::: Given records :::

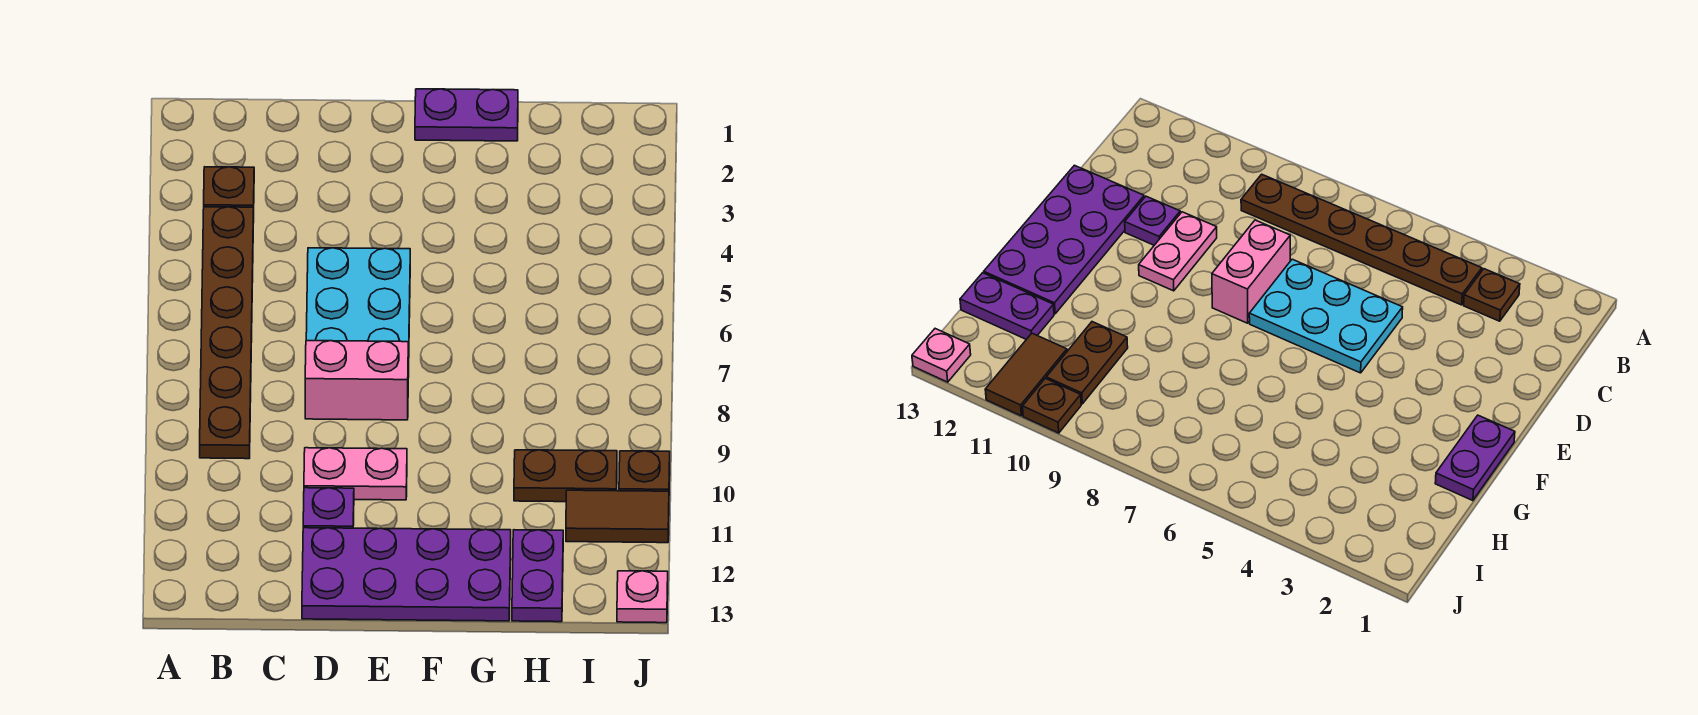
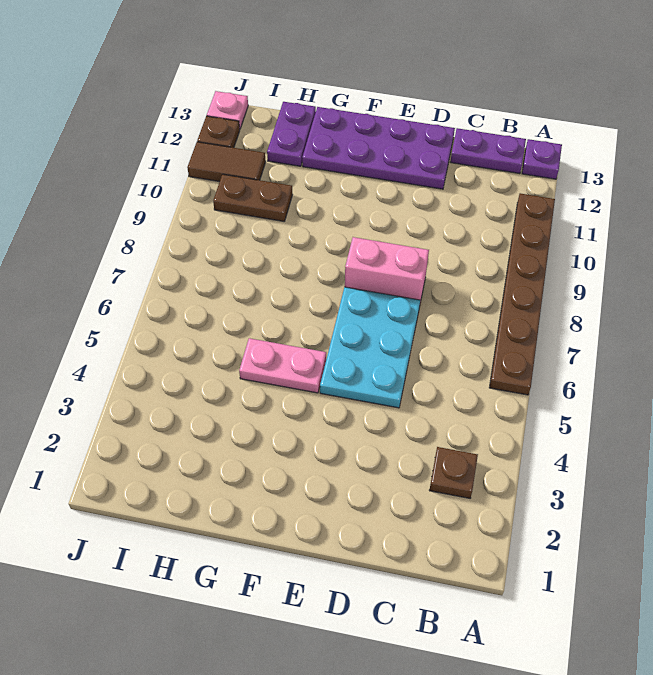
brown plate B4:B9 level 1 -> brown plate A6:A11 level 1
pink plate D10:E10 level 1 -> pink plate F5:G5 level 1
purple plate D11 level 1 -> purple plate A13 level 1
purple plate F1:G1 level 1 -> purple plate B13:C13 level 1
brown plate J10 level 1 -> brown plate J12 level 1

:::

_About this exercise_
Starting at the line where "purple plate D11" appears, write out every line exactly as it stands until the listing ends, and add nothing.

_Output_
purple plate D11 level 1 -> purple plate A13 level 1
purple plate F1:G1 level 1 -> purple plate B13:C13 level 1
brown plate J10 level 1 -> brown plate J12 level 1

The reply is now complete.